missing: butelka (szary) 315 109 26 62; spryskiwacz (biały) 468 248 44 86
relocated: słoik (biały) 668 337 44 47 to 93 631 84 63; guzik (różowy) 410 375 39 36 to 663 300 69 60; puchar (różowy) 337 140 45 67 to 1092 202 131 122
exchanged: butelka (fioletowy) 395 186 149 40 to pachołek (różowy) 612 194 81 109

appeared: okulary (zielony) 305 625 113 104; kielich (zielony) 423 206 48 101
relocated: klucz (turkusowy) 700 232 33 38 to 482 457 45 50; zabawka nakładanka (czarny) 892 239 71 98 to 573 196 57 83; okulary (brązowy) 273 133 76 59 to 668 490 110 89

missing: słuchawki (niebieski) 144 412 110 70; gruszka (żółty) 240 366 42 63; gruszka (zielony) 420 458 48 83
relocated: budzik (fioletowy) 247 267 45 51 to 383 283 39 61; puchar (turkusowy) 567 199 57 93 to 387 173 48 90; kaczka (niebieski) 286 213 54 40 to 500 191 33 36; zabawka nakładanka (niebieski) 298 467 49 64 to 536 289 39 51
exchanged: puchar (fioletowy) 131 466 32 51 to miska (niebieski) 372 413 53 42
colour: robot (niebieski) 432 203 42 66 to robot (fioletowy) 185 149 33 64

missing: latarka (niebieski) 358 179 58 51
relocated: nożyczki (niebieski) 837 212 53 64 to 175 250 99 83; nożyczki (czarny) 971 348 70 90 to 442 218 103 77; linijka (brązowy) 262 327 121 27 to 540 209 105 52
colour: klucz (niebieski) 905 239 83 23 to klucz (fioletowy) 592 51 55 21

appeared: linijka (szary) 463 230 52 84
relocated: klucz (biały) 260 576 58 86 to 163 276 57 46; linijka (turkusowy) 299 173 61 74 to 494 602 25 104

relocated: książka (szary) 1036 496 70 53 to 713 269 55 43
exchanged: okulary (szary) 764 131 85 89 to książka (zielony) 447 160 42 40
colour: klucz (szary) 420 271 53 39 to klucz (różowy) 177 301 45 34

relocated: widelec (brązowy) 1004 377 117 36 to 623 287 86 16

● ● ● ● ●

> _Problem requirements_: The material must be transcribed exactly, down to the last line.

> _Exercise solution_:
missing: butelka (szary) 315 109 26 62; spryskiwacz (biały) 468 248 44 86
relocated: słoik (biały) 668 337 44 47 to 93 631 84 63; guzik (różowy) 410 375 39 36 to 663 300 69 60; puchar (różowy) 337 140 45 67 to 1092 202 131 122
exchanged: butelka (fioletowy) 395 186 149 40 to pachołek (różowy) 612 194 81 109

appeared: okulary (zielony) 305 625 113 104; kielich (zielony) 423 206 48 101
relocated: klucz (turkusowy) 700 232 33 38 to 482 457 45 50; zabawka nakładanka (czarny) 892 239 71 98 to 573 196 57 83; okulary (brązowy) 273 133 76 59 to 668 490 110 89

missing: słuchawki (niebieski) 144 412 110 70; gruszka (żółty) 240 366 42 63; gruszka (zielony) 420 458 48 83
relocated: budzik (fioletowy) 247 267 45 51 to 383 283 39 61; puchar (turkusowy) 567 199 57 93 to 387 173 48 90; kaczka (niebieski) 286 213 54 40 to 500 191 33 36; zabawka nakładanka (niebieski) 298 467 49 64 to 536 289 39 51
exchanged: puchar (fioletowy) 131 466 32 51 to miska (niebieski) 372 413 53 42
colour: robot (niebieski) 432 203 42 66 to robot (fioletowy) 185 149 33 64

missing: latarka (niebieski) 358 179 58 51
relocated: nożyczki (niebieski) 837 212 53 64 to 175 250 99 83; nożyczki (czarny) 971 348 70 90 to 442 218 103 77; linijka (brązowy) 262 327 121 27 to 540 209 105 52
colour: klucz (niebieski) 905 239 83 23 to klucz (fioletowy) 592 51 55 21

appeared: linijka (szary) 463 230 52 84
relocated: klucz (biały) 260 576 58 86 to 163 276 57 46; linijka (turkusowy) 299 173 61 74 to 494 602 25 104

relocated: książka (szary) 1036 496 70 53 to 713 269 55 43
exchanged: okulary (szary) 764 131 85 89 to książka (zielony) 447 160 42 40
colour: klucz (szary) 420 271 53 39 to klucz (różowy) 177 301 45 34

relocated: widelec (brązowy) 1004 377 117 36 to 623 287 86 16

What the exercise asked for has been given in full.